Available data below:
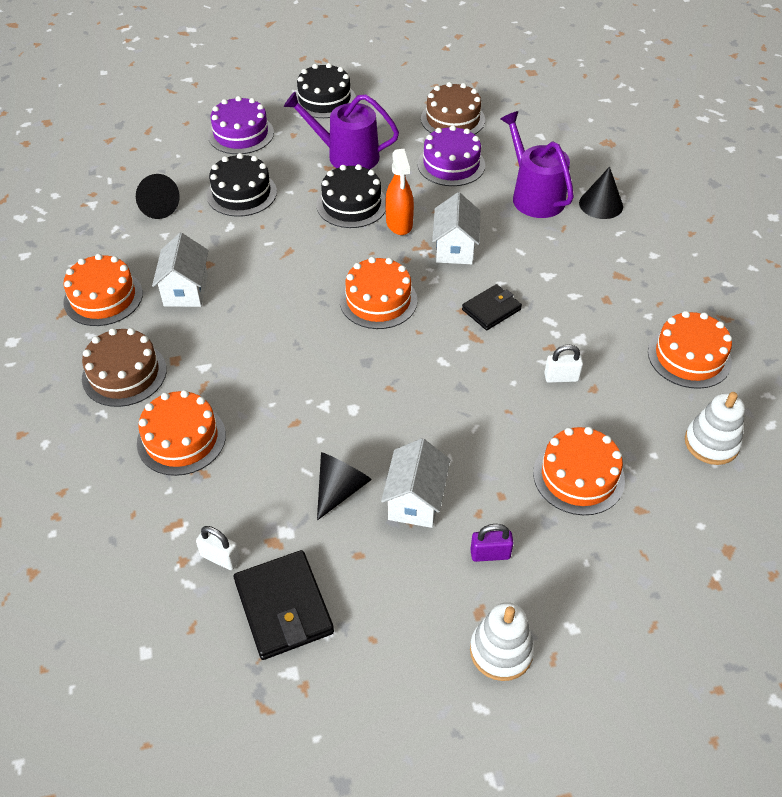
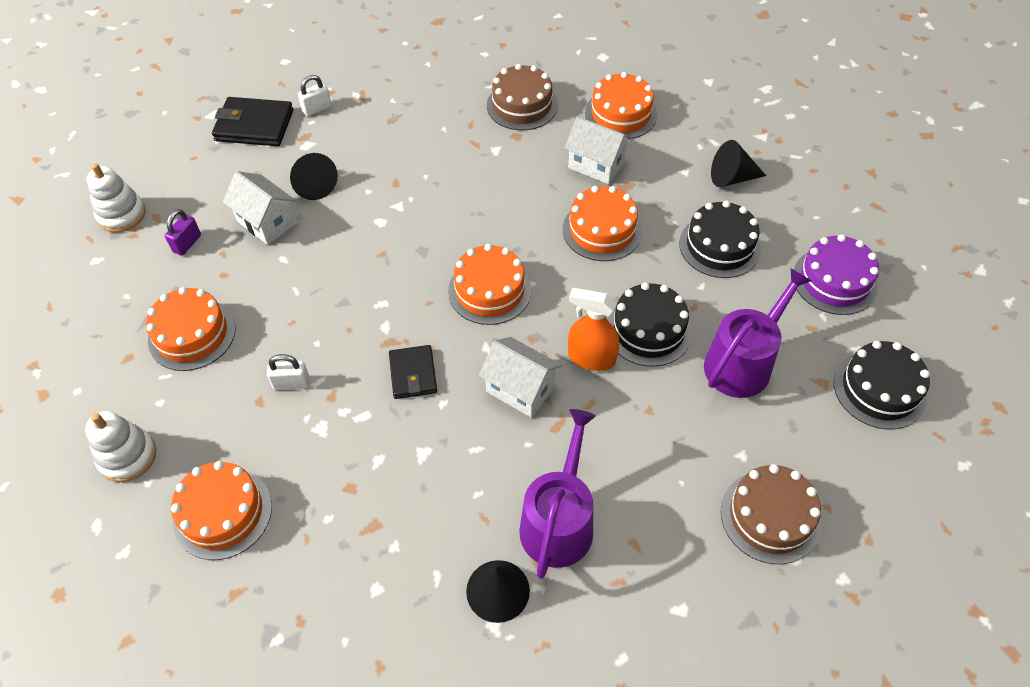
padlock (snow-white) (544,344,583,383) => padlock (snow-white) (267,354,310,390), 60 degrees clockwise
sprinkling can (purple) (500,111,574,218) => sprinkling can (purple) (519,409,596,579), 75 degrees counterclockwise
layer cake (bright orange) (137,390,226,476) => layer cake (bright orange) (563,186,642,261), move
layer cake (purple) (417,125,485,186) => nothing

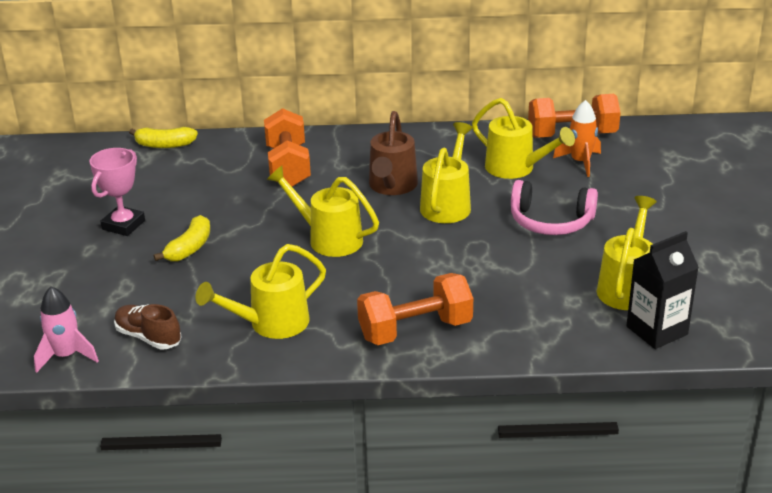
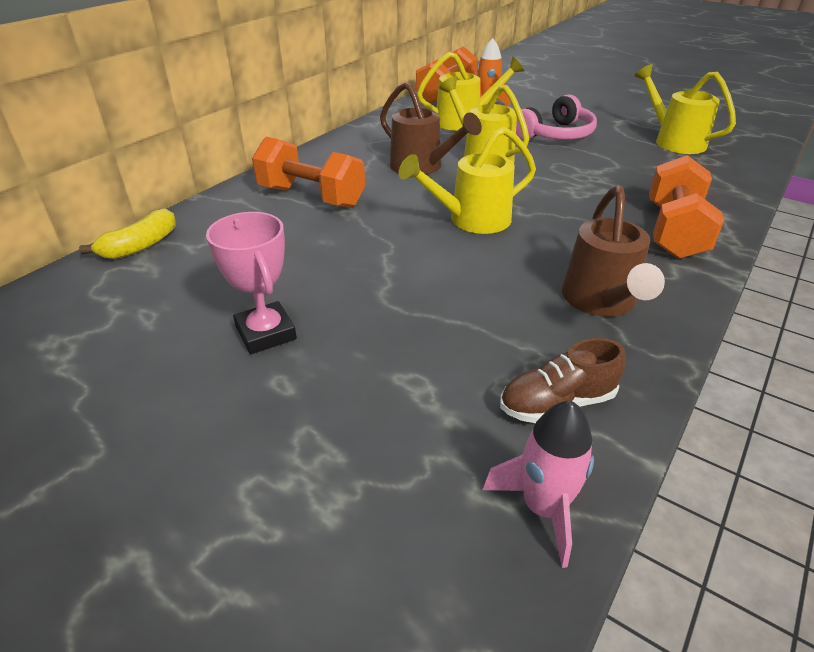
sprinkling can (golden) (196,244,326,339) => sprinkling can (dark brown) (562,185,665,317)
banana fruit (golden) (154,215,210,261) => nothing
carton (jet-black) (626,231,699,349) => nothing

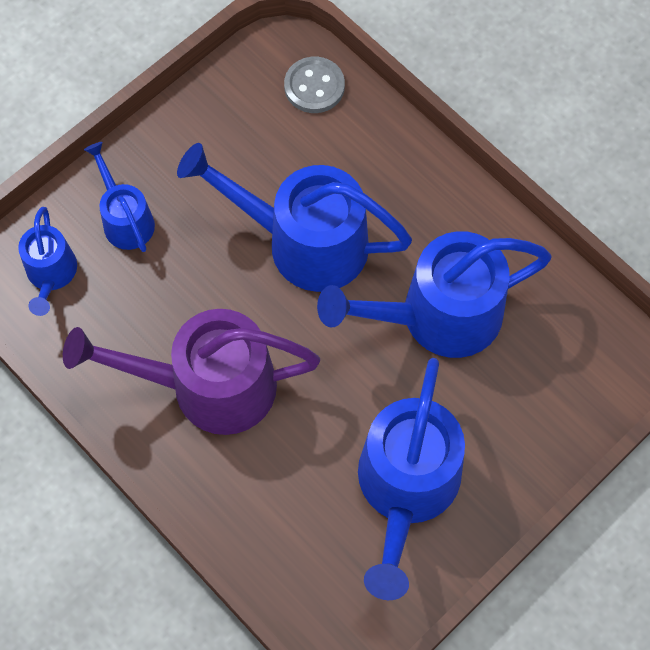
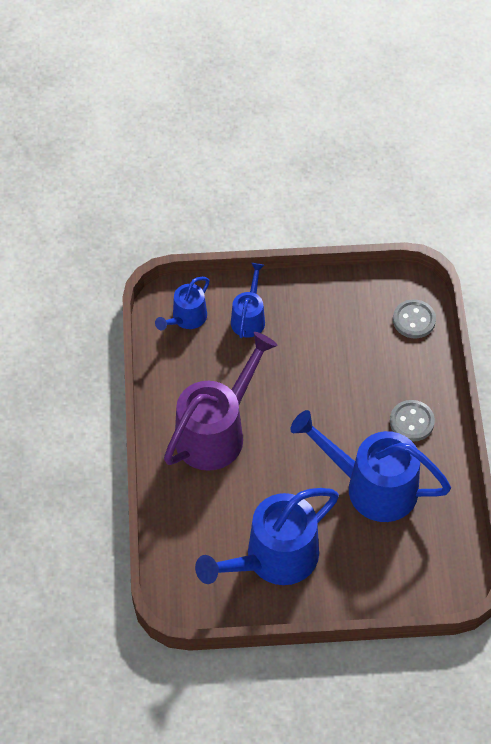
sprinkling can (purple) (63,309,320,435) => sprinkling can (purple) (164,332,277,471), 90 degrees clockwise
nothing => button (grey) (390,400,435,442)
sprinkling can (cobalt) (177,143,412,292) => nothing

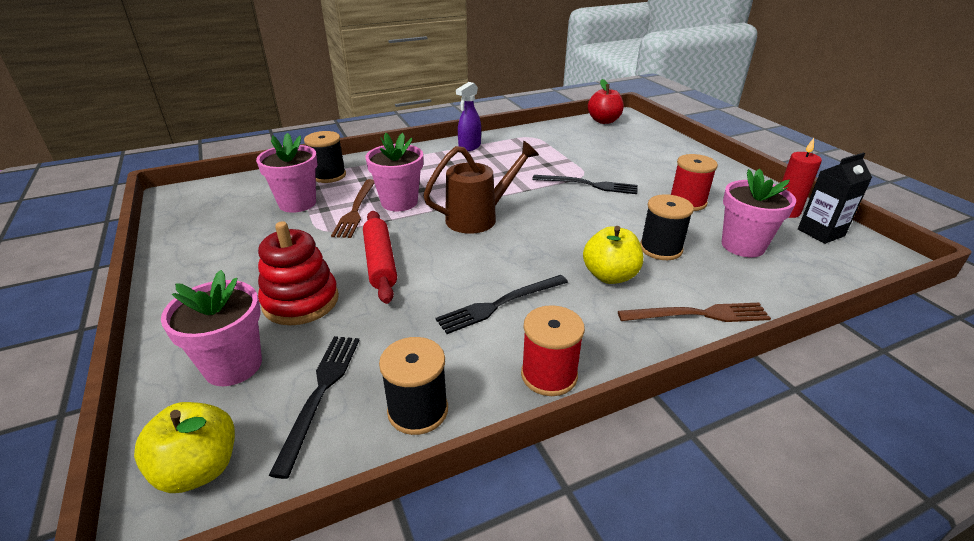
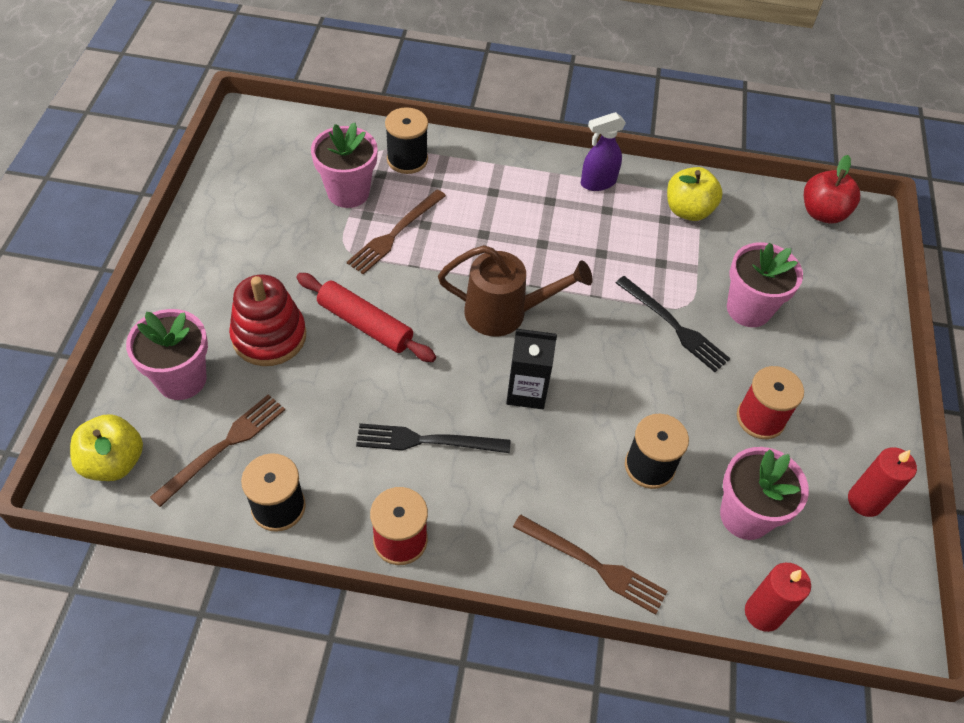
table fork (jet-black) (269,336,359,479) => table fork (dark brown) (150,394,285,507)
rolling pin (crimson) (363,211,397,304) => rolling pin (crimson) (297,273,436,362), 75 degrees counterclockwise
carton (jet-black) (798,153,872,244) => carton (jet-black) (506,329,557,409), move
toy apple (golden) (583,226,643,284) => toy apple (golden) (667,167,723,221), move
plant pot (pink) (365,133,423,211) => plant pot (pink) (727,242,803,327), move
nothing => pillar candle (crimson) (745,563,811,632)

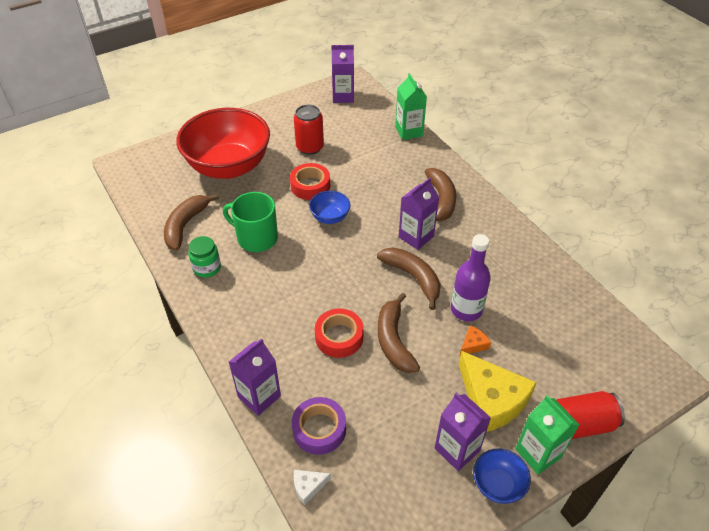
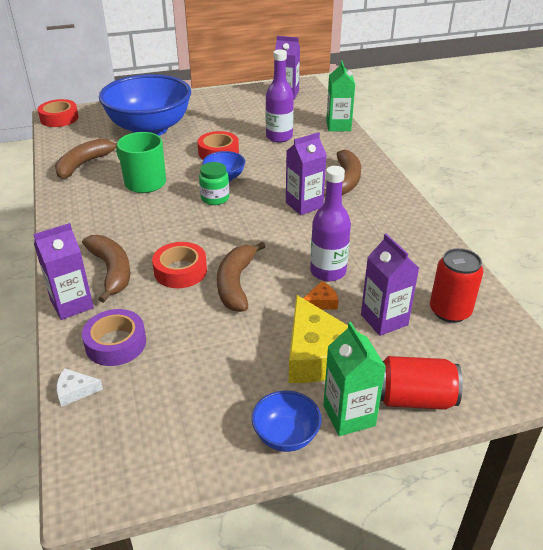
nothing => sticky tape (crimson) (37,99,79,127)
banana fruit (dark brown) (377,247,441,310) => banana fruit (dark brown) (82,235,130,303), move
deep dish (crimson) (176,108,270,179) => deep dish (cobalt) (99,74,191,136)
preserve jar (green) (188,236,221,278) => preserve jar (green) (199,162,229,205), move
nothing => bottle (purple) (266,49,294,143)
carton (purple) (435,393,491,471) => carton (purple) (361,234,419,336), move
tin (crimson) (294,104,324,155) => tin (crimson) (430,248,483,323), move

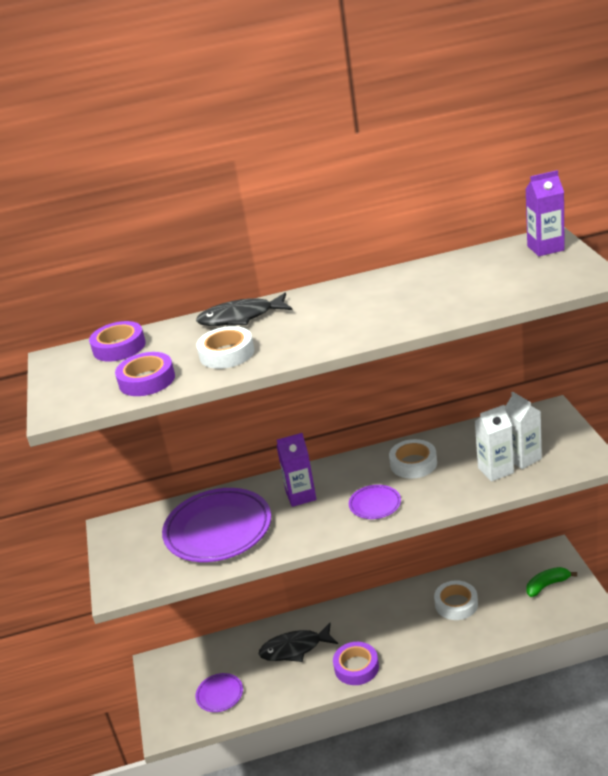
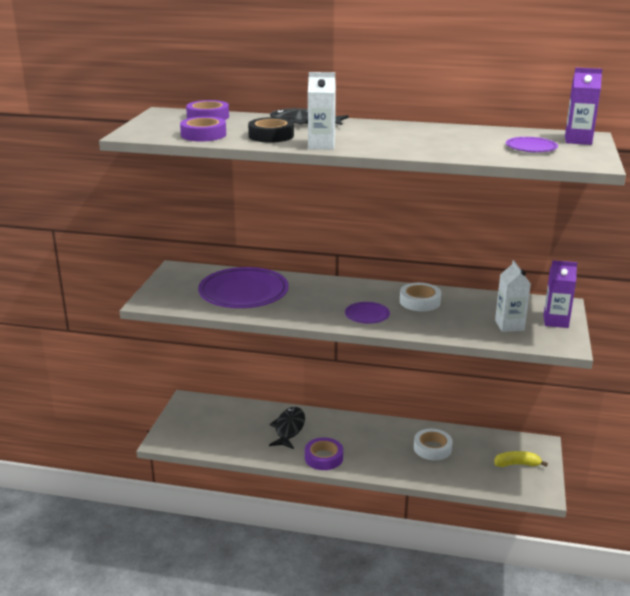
sticky tape (snow-white) (196,326,254,369) => sticky tape (jet-black) (248,117,294,143)
fish (jet-black) (259,623,338,662) => fish (jet-black) (269,407,305,449), 90 degrees clockwise
carton (snow-white) (475,405,514,482) => carton (snow-white) (308,72,336,150), move
banana fruit (green) (527,567,577,597) => banana fruit (golden) (494,451,548,467)
dinner plate (purple) (195,673,243,712) => dinner plate (purple) (506,137,558,153), move
carton (purple) (277,433,317,507) => carton (purple) (544,260,577,328), move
End of Available data.
# [Problem to work on]
A faithful, picture-free copy of the material is what this task asks for.

# [Result below]
padlock (snow-white) (544,344,583,383) => padlock (snow-white) (267,354,310,390), 60 degrees clockwise
sprinkling can (purple) (500,111,574,218) => sprinkling can (purple) (519,409,596,579), 75 degrees counterclockwise
layer cake (bright orange) (137,390,226,476) => layer cake (bright orange) (563,186,642,261), move
layer cake (purple) (417,125,485,186) => nothing

sprinkling can (golden) (196,244,326,339) => sprinkling can (dark brown) (562,185,665,317)
banana fruit (golden) (154,215,210,261) => nothing
carton (jet-black) (626,231,699,349) => nothing

sprinkling can (purple) (63,309,320,435) => sprinkling can (purple) (164,332,277,471), 90 degrees clockwise
nothing => button (grey) (390,400,435,442)
sprinkling can (cobalt) (177,143,412,292) => nothing

table fork (jet-black) (269,336,359,479) => table fork (dark brown) (150,394,285,507)
rolling pin (crimson) (363,211,397,304) => rolling pin (crimson) (297,273,436,362), 75 degrees counterclockwise
carton (jet-black) (798,153,872,244) => carton (jet-black) (506,329,557,409), move
toy apple (golden) (583,226,643,284) => toy apple (golden) (667,167,723,221), move
plant pot (pink) (365,133,423,211) => plant pot (pink) (727,242,803,327), move
nothing => pillar candle (crimson) (745,563,811,632)

nothing => sticky tape (crimson) (37,99,79,127)
banana fruit (dark brown) (377,247,441,310) => banana fruit (dark brown) (82,235,130,303), move
deep dish (crimson) (176,108,270,179) => deep dish (cobalt) (99,74,191,136)
preserve jar (green) (188,236,221,278) => preserve jar (green) (199,162,229,205), move
nothing => bottle (purple) (266,49,294,143)
carton (purple) (435,393,491,471) => carton (purple) (361,234,419,336), move
tin (crimson) (294,104,324,155) => tin (crimson) (430,248,483,323), move

sticky tape (snow-white) (196,326,254,369) => sticky tape (jet-black) (248,117,294,143)
fish (jet-black) (259,623,338,662) => fish (jet-black) (269,407,305,449), 90 degrees clockwise
carton (snow-white) (475,405,514,482) => carton (snow-white) (308,72,336,150), move
banana fruit (green) (527,567,577,597) => banana fruit (golden) (494,451,548,467)
dinner plate (purple) (195,673,243,712) => dinner plate (purple) (506,137,558,153), move
carton (purple) (277,433,317,507) => carton (purple) (544,260,577,328), move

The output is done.